Content starts

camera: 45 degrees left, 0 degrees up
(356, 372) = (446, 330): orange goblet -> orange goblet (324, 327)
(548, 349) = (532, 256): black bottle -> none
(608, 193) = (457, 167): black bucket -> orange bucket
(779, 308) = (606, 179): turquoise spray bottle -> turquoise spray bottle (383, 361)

Content ends
Content starts

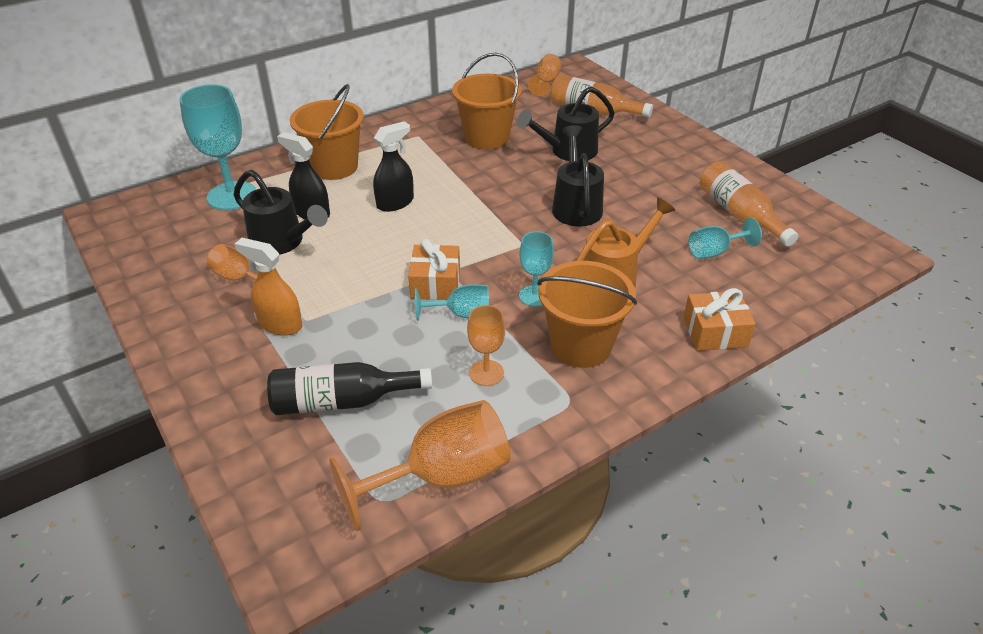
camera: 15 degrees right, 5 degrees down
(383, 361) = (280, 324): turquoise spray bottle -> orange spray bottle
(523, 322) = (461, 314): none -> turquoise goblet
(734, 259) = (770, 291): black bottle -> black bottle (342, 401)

Content ends

Task to complete: Extract each line holding the word "goblet" from the records.

Response area:
(356, 372) = (446, 330): orange goblet -> orange goblet (324, 327)
(523, 322) = (461, 314): none -> turquoise goblet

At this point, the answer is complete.